• **Material for this task**

-----

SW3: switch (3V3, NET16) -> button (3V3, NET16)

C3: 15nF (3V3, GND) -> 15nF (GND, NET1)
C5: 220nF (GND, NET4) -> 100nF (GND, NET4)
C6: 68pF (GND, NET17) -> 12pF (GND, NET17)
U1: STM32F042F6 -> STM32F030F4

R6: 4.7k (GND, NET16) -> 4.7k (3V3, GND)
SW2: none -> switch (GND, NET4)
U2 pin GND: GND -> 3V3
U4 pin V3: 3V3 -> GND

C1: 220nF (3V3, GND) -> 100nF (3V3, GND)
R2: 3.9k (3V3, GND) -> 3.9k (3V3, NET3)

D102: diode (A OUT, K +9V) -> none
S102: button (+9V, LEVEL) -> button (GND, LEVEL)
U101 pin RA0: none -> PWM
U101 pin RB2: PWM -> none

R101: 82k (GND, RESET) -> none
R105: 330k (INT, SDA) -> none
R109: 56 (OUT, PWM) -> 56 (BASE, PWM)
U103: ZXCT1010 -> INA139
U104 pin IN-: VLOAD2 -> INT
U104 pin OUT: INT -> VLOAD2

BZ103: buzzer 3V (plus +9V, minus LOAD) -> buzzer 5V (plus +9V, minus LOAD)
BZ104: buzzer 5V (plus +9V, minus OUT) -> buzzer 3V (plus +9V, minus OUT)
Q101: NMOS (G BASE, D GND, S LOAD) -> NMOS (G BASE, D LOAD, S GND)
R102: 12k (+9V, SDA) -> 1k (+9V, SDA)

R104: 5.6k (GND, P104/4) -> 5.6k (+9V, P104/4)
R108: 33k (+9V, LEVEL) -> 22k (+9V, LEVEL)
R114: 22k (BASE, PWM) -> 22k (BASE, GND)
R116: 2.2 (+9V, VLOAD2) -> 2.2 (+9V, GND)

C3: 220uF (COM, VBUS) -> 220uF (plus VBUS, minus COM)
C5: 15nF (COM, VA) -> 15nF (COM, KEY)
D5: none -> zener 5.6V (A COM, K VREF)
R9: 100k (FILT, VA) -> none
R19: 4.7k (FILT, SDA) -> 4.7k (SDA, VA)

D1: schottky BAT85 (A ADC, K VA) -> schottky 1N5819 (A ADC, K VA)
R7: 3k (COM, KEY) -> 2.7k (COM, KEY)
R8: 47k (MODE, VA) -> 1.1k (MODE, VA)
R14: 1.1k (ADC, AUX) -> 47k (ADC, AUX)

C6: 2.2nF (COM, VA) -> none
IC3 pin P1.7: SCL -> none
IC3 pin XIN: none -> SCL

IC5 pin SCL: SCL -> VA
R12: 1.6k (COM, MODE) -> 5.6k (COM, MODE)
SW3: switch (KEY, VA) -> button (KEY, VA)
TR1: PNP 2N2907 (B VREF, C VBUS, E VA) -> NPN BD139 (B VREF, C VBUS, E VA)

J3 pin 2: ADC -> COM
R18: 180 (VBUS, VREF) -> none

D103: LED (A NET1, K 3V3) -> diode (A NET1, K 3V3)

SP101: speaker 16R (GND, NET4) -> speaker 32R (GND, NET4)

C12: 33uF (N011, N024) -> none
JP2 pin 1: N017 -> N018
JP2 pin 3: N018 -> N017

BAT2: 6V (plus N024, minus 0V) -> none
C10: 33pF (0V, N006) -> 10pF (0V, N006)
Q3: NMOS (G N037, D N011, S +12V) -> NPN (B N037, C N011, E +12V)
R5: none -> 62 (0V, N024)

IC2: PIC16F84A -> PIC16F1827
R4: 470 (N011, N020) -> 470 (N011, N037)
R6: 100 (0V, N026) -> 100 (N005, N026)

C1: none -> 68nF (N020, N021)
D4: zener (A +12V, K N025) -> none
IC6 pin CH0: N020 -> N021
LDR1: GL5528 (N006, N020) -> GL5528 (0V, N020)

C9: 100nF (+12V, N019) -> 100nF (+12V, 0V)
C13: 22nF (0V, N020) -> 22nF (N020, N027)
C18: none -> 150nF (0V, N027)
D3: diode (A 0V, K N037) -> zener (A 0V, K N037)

-----

• **Problem statement**
Reproduce, word for word and in full, only the lines above that start at the line with "C5: 220nF (GND, NET4) -> 100nF (GND, NET4)" and run through the line with "U4 pin V3: 3V3 -> GND", both ends included.

• **Exercise solution**
C5: 220nF (GND, NET4) -> 100nF (GND, NET4)
C6: 68pF (GND, NET17) -> 12pF (GND, NET17)
U1: STM32F042F6 -> STM32F030F4

R6: 4.7k (GND, NET16) -> 4.7k (3V3, GND)
SW2: none -> switch (GND, NET4)
U2 pin GND: GND -> 3V3
U4 pin V3: 3V3 -> GND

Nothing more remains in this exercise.